Shape scene image sequences:
_ _ _

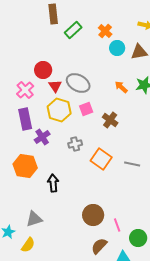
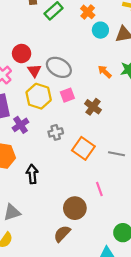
pink line: (117, 225) -> (99, 189), moved
brown semicircle: (99, 246) -> (62, 234), moved

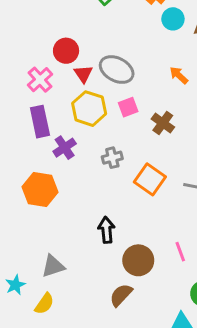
black arrow: (32, 174) -> (106, 230), moved
pink line: (99, 189) -> (180, 252), moved

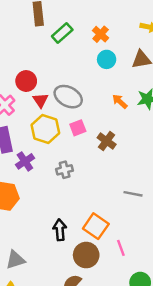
cyan circle: (173, 19) -> (107, 59), moved
orange square: (150, 179) -> (96, 226), moved

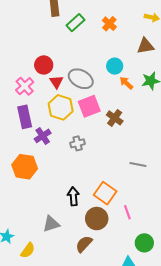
cyan circle: (107, 59) -> (115, 66), moved
pink square: (78, 128) -> (89, 106), size x1.5
gray triangle: (15, 260) -> (51, 224), moved

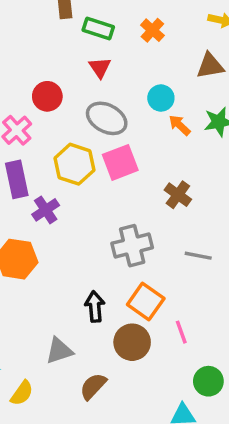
green rectangle: (75, 23) -> (98, 28), turned 60
red triangle: (56, 82) -> (100, 67), moved
brown cross: (115, 118) -> (178, 195), moved
gray cross: (78, 143) -> (132, 246), moved, size x1.6
brown semicircle: (84, 244) -> (93, 386), moved

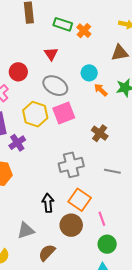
green rectangle: (98, 28) -> (63, 24), moved
green circle: (208, 381) -> (107, 244), moved

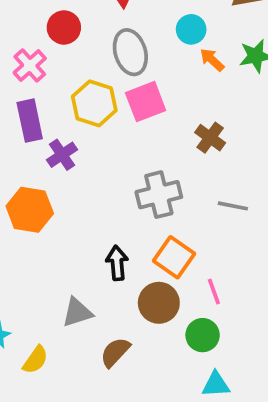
gray ellipse: (55, 86) -> (130, 52), turned 45
green circle: (107, 244) -> (203, 335), moved

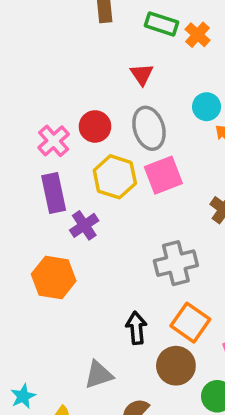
red circle: (64, 27) -> (95, 126), moved

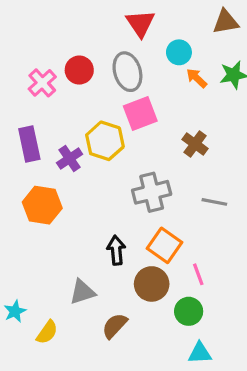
red triangle: (142, 74) -> (140, 23), moved, size x1.4
yellow hexagon: (115, 177) -> (105, 141), moved
purple rectangle: (54, 193) -> (29, 144), moved

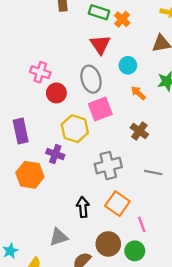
red circle: (79, 70) -> (56, 93), moved
orange arrow: (197, 78) -> (138, 93), moved
pink cross: (42, 83) -> (40, 72), moved, turned -30
purple cross: (70, 158) -> (55, 154), moved, turned -36
brown circle: (152, 284) -> (108, 244), moved

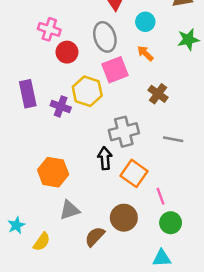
orange arrow: (138, 93) -> (145, 53), moved
purple cross: (55, 154) -> (61, 106), moved
orange hexagon: (30, 175) -> (53, 172), moved
black arrow: (83, 207) -> (105, 158), moved
green circle: (135, 251) -> (171, 223), moved

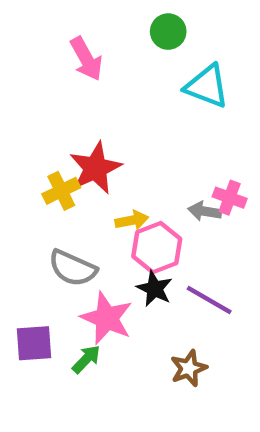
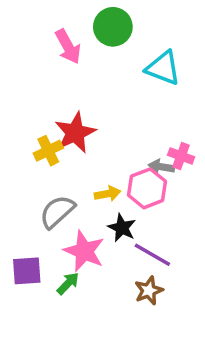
green circle: (168, 32) -> (113, 27), moved, size x1.4
yellow arrow: (132, 220) -> (107, 194), moved
pink hexagon: (157, 248) -> (147, 188), moved
gray semicircle: (73, 268) -> (57, 212), turned 114
purple line: (209, 300) -> (152, 255), moved

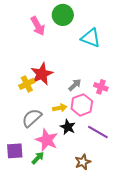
gray arrow: (161, 167) -> (75, 85), moved, turned 128
purple line: (152, 255) -> (98, 132), moved

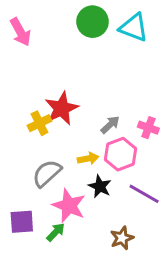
pink arrow: (38, 26) -> (20, 32), moved
cyan triangle: (91, 38) -> (134, 28), moved

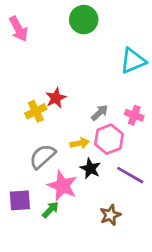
cyan triangle: (134, 28) -> (133, 61), moved, turned -44
red star: (62, 108) -> (56, 98), size x0.7

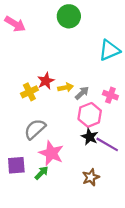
pink arrow: (19, 29) -> (15, 24), turned -30
yellow arrow: (80, 143) -> (66, 87), moved
black star: (90, 168) -> (90, 137), moved

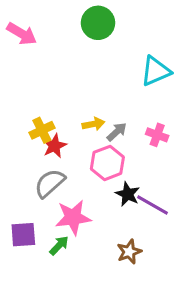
red star: (46, 81) -> (54, 146), moved
pink hexagon: (90, 115) -> (107, 163), moved
pink star: (51, 153) -> (73, 217), turned -30

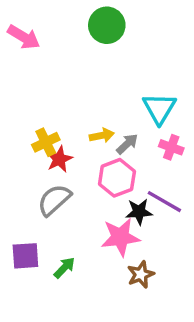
cyan triangle: (156, 71) -> (159, 108), moved, turned -36
black star: (128, 194) -> (139, 212), turned -30
purple line: (152, 205) -> (164, 202), moved
pink star: (73, 217) -> (120, 237), moved

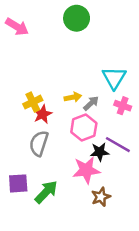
gray semicircle: (54, 200) -> (39, 143), turned -30
green arrow: (64, 268) -> (46, 192), size x1.5

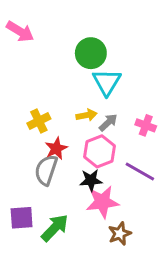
green circle: (77, 18) -> (91, 53), moved
cyan triangle: (114, 78) -> (107, 82), moved
red star: (43, 114) -> (56, 148), moved
black star: (100, 152) -> (91, 180), moved

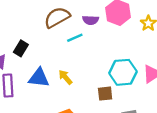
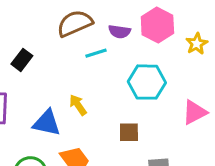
cyan hexagon: (123, 72) -> (147, 82), moved
blue triangle: (39, 78) -> (47, 123), moved

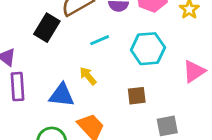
cyan line: (96, 53) -> (100, 40), moved
black rectangle: (22, 60) -> (47, 28), moved, size x1.4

_ _ _

▸ To-do item
Verbatim copy with pictures excluded: write out the records above in full.

▸ Response area
pink line: (117, 225) -> (99, 189), moved
brown semicircle: (99, 246) -> (62, 234), moved

black arrow: (32, 174) -> (106, 230), moved
pink line: (99, 189) -> (180, 252), moved

cyan circle: (173, 19) -> (107, 59), moved
orange square: (150, 179) -> (96, 226), moved

cyan circle: (107, 59) -> (115, 66), moved
pink square: (78, 128) -> (89, 106), size x1.5
gray triangle: (15, 260) -> (51, 224), moved

green rectangle: (75, 23) -> (98, 28), turned 60
red triangle: (56, 82) -> (100, 67), moved
brown cross: (115, 118) -> (178, 195), moved
gray cross: (78, 143) -> (132, 246), moved, size x1.6
brown semicircle: (84, 244) -> (93, 386), moved

green rectangle: (98, 28) -> (63, 24), moved
green circle: (208, 381) -> (107, 244), moved

gray ellipse: (55, 86) -> (130, 52), turned 45
green circle: (107, 244) -> (203, 335), moved

red circle: (64, 27) -> (95, 126), moved

red triangle: (142, 74) -> (140, 23), moved, size x1.4
yellow hexagon: (115, 177) -> (105, 141), moved
purple rectangle: (54, 193) -> (29, 144), moved

red circle: (79, 70) -> (56, 93), moved
orange arrow: (197, 78) -> (138, 93), moved
pink cross: (42, 83) -> (40, 72), moved, turned -30
purple cross: (70, 158) -> (55, 154), moved, turned -36
brown circle: (152, 284) -> (108, 244), moved

orange arrow: (138, 93) -> (145, 53), moved
purple cross: (55, 154) -> (61, 106), moved
orange hexagon: (30, 175) -> (53, 172), moved
black arrow: (83, 207) -> (105, 158), moved
green circle: (135, 251) -> (171, 223), moved

green circle: (168, 32) -> (113, 27), moved, size x1.4
yellow arrow: (132, 220) -> (107, 194), moved
pink hexagon: (157, 248) -> (147, 188), moved
gray semicircle: (73, 268) -> (57, 212), turned 114
purple line: (209, 300) -> (152, 255), moved

gray arrow: (161, 167) -> (75, 85), moved, turned 128
purple line: (152, 255) -> (98, 132), moved

pink arrow: (38, 26) -> (20, 32), moved
cyan triangle: (91, 38) -> (134, 28), moved

cyan triangle: (134, 28) -> (133, 61), moved, turned -44
red star: (62, 108) -> (56, 98), size x0.7

pink arrow: (19, 29) -> (15, 24), turned -30
yellow arrow: (80, 143) -> (66, 87), moved
black star: (90, 168) -> (90, 137), moved

red star: (46, 81) -> (54, 146), moved
pink hexagon: (90, 115) -> (107, 163), moved
pink star: (51, 153) -> (73, 217), turned -30

cyan triangle: (156, 71) -> (159, 108), moved, turned -36
black star: (128, 194) -> (139, 212), turned -30
purple line: (152, 205) -> (164, 202), moved
pink star: (73, 217) -> (120, 237), moved

gray semicircle: (54, 200) -> (39, 143), turned -30
green arrow: (64, 268) -> (46, 192), size x1.5

green circle: (77, 18) -> (91, 53), moved
cyan triangle: (114, 78) -> (107, 82), moved
red star: (43, 114) -> (56, 148), moved
black star: (100, 152) -> (91, 180), moved

cyan hexagon: (123, 72) -> (147, 82), moved
blue triangle: (39, 78) -> (47, 123), moved

cyan line: (96, 53) -> (100, 40), moved
black rectangle: (22, 60) -> (47, 28), moved, size x1.4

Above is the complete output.